=== HOW TO COMPLETE THIS TASK ===
Work through the lines of the material below, note those with the word "myszka", and give their number, nothing else.

=== DATASET EXCERPTS ===

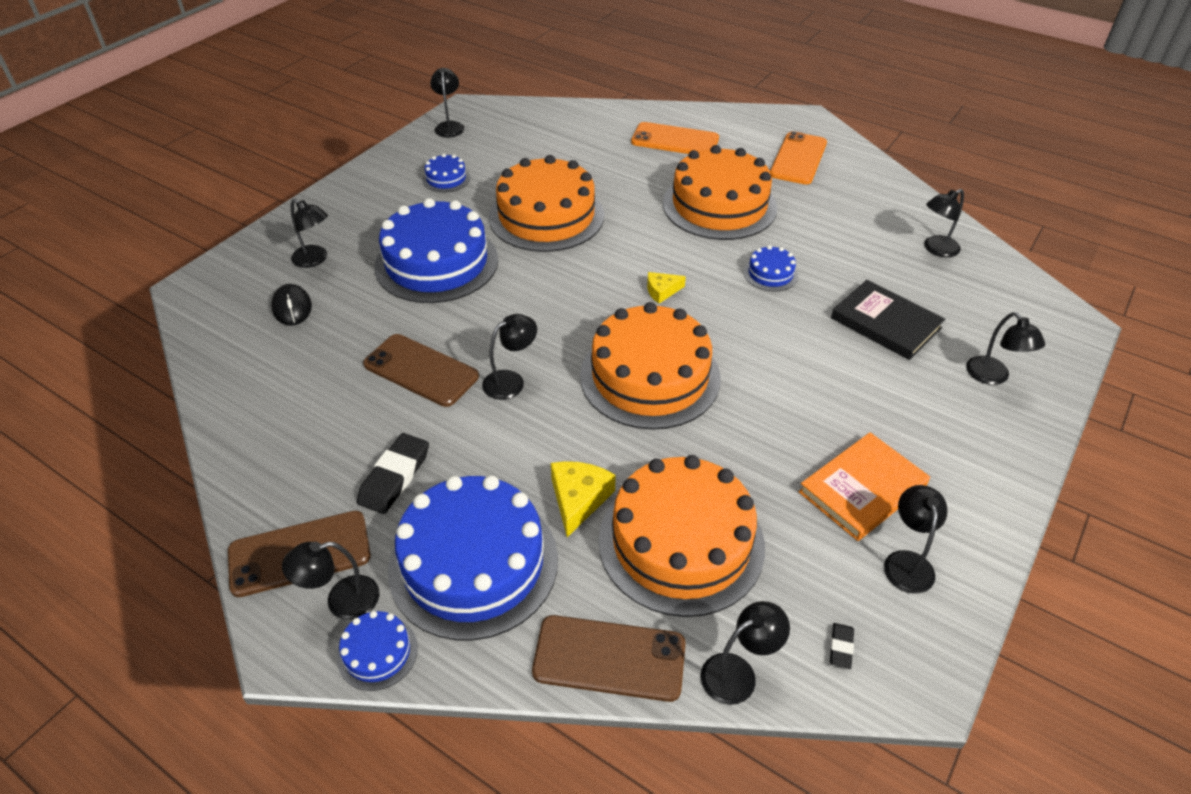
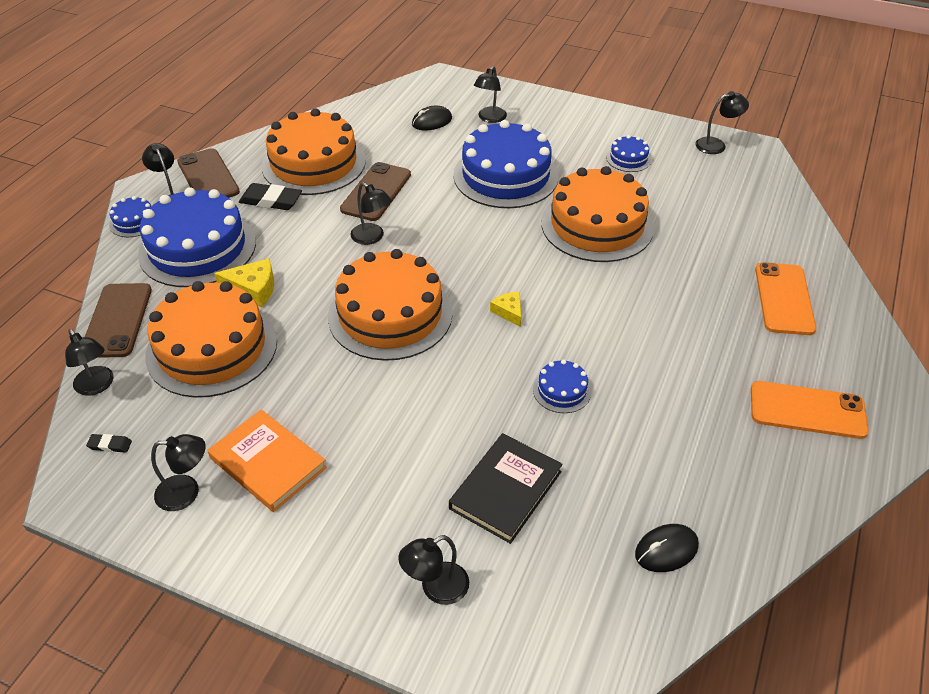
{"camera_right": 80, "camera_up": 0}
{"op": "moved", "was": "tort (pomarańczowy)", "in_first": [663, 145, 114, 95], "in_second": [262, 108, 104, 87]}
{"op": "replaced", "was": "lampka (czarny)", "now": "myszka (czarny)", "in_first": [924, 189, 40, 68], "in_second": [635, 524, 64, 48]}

...

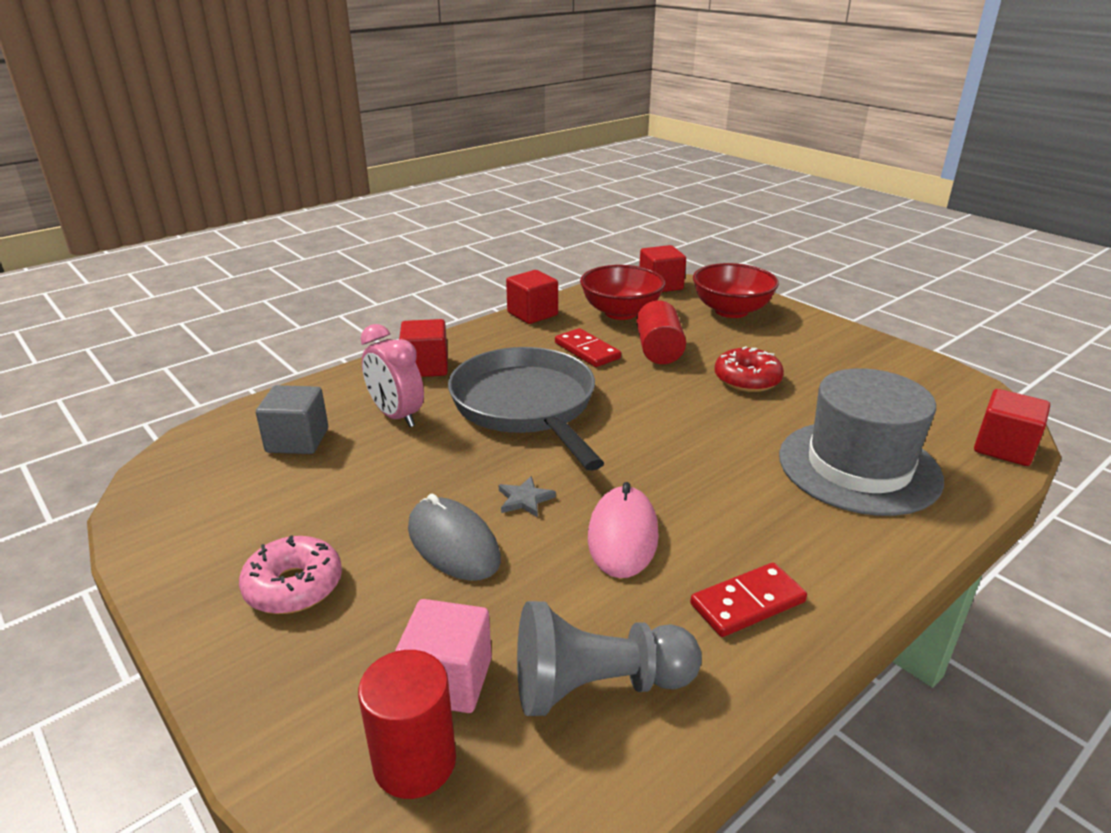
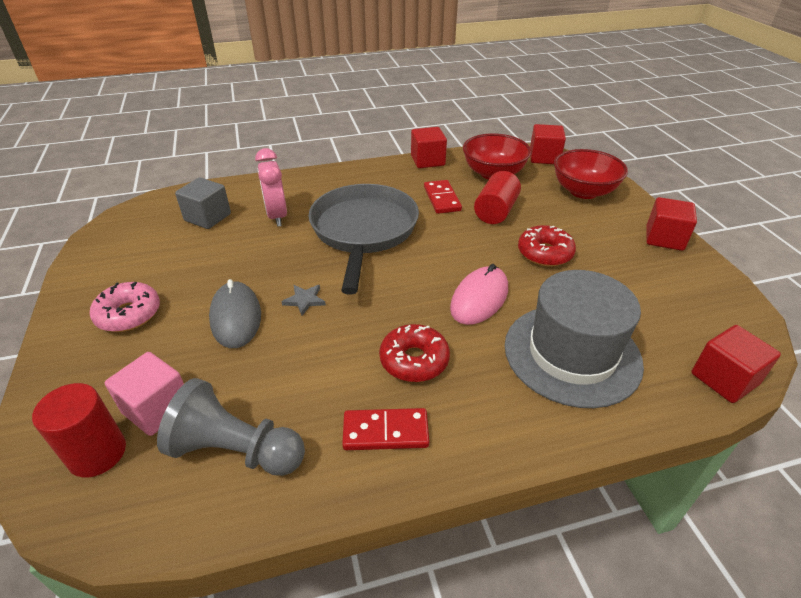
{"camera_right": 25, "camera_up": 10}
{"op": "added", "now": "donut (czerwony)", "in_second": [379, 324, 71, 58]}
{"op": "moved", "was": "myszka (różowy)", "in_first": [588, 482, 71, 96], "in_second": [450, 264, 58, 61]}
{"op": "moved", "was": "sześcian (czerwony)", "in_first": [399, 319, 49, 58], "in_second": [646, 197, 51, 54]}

=== RESULT FOR THIS TASK ===
2